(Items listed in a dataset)
==============================

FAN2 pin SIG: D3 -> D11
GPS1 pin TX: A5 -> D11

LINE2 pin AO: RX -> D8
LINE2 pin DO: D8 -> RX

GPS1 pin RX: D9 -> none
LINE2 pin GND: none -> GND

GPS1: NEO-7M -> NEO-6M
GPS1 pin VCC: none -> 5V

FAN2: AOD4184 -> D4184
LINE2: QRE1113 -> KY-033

==============================

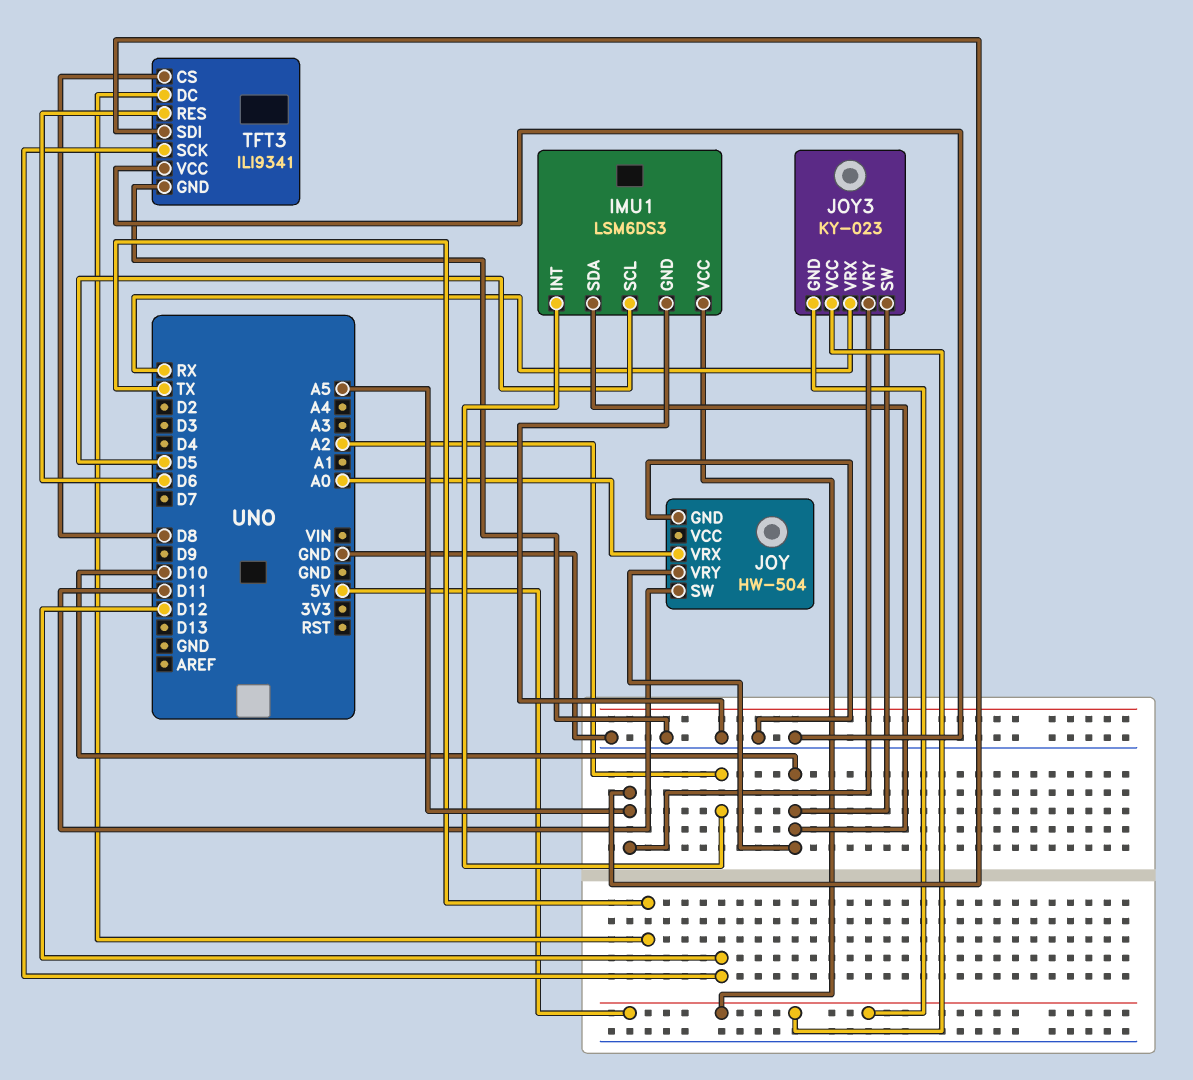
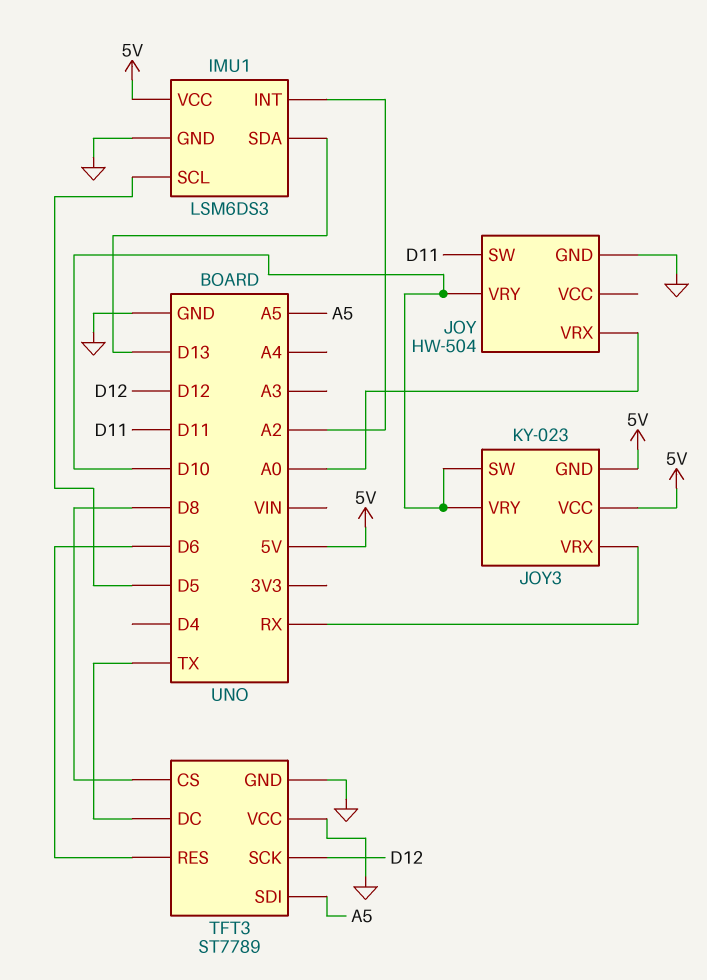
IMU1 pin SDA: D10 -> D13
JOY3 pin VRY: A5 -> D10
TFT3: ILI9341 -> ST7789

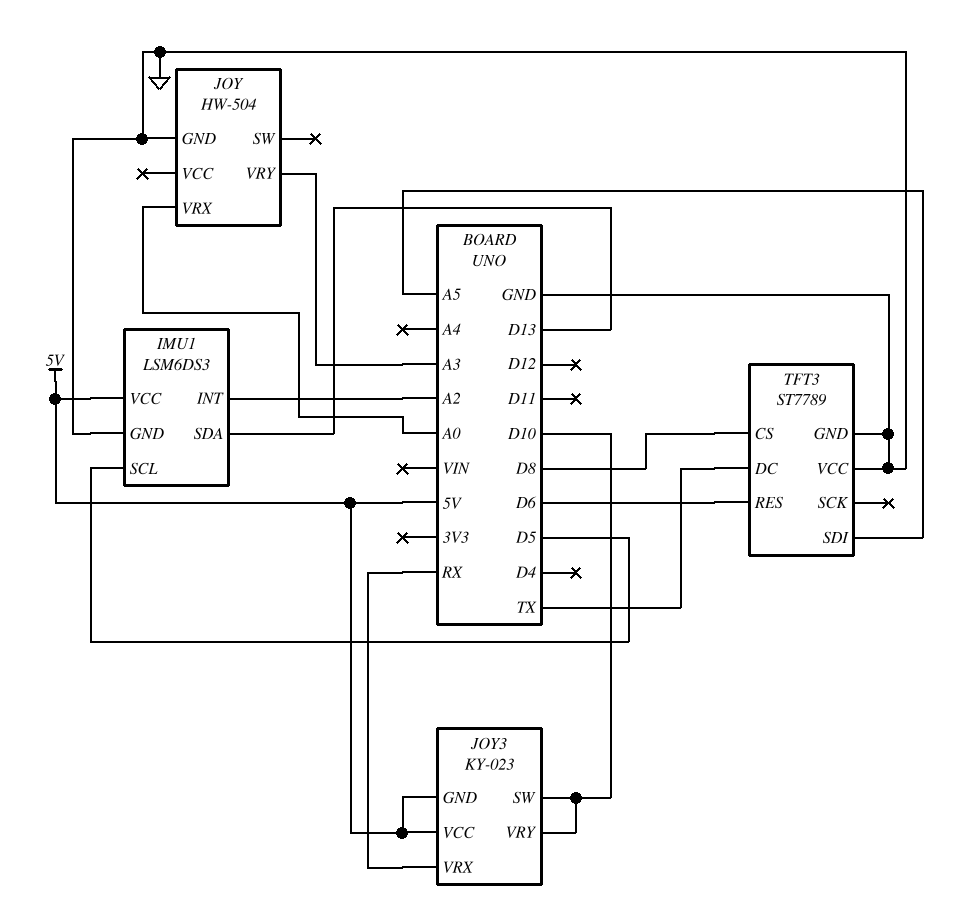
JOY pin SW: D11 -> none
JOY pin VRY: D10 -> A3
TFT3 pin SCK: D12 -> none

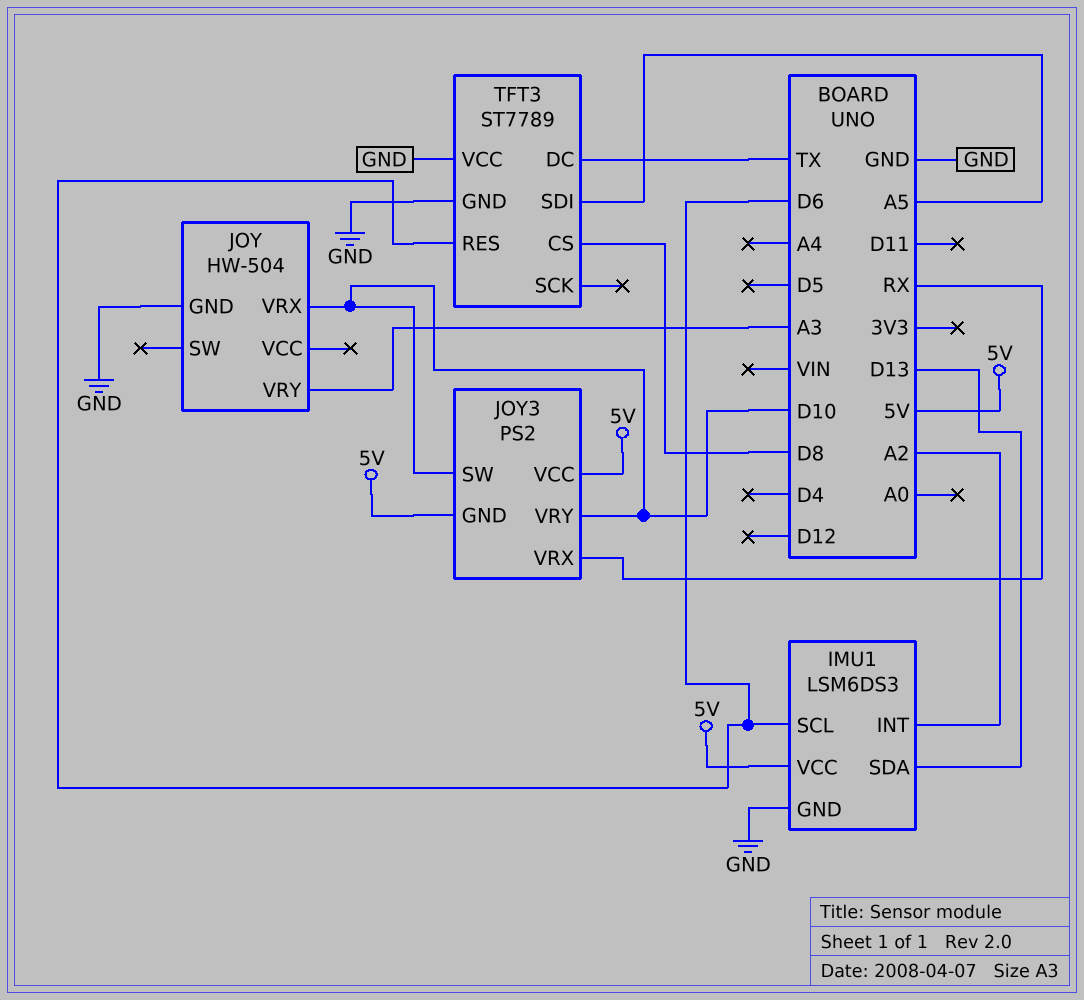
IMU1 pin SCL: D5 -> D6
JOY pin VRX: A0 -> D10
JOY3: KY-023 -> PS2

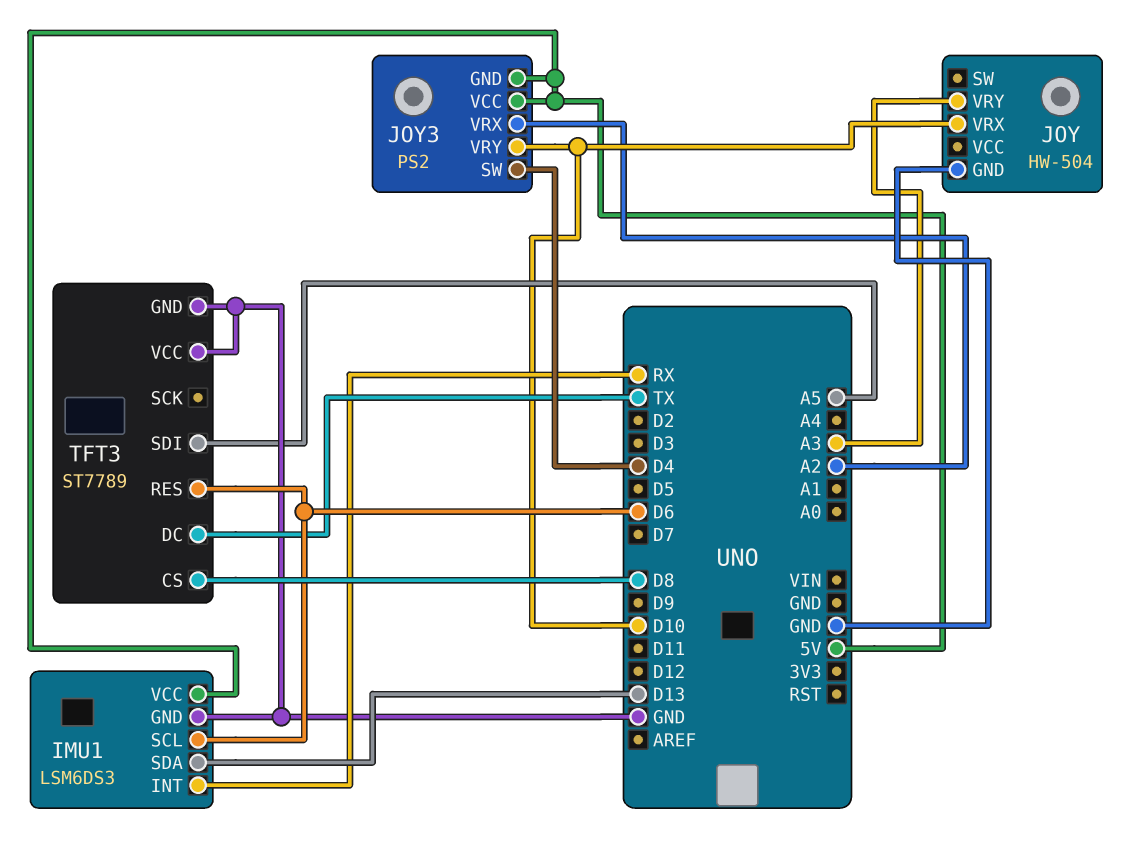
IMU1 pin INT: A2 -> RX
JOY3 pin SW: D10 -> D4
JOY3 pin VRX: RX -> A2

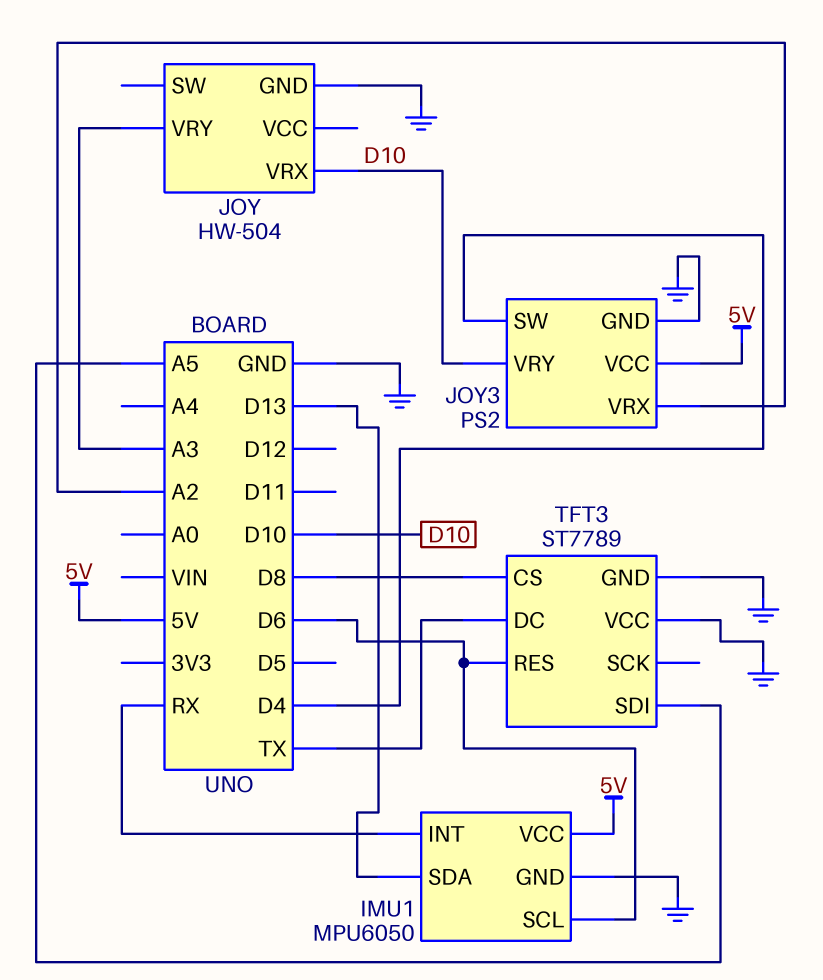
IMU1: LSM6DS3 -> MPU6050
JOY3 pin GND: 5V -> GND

==============================

__Task to complete__
Look through the data above and return exactly the lines from the one that contains "GPS1 pin VCC: none -> 5V" to the one that contains "LINE2: QRE1113 -> KY-033", inclusive, with nothing else.

__Exercise answer__
GPS1 pin VCC: none -> 5V

FAN2: AOD4184 -> D4184
LINE2: QRE1113 -> KY-033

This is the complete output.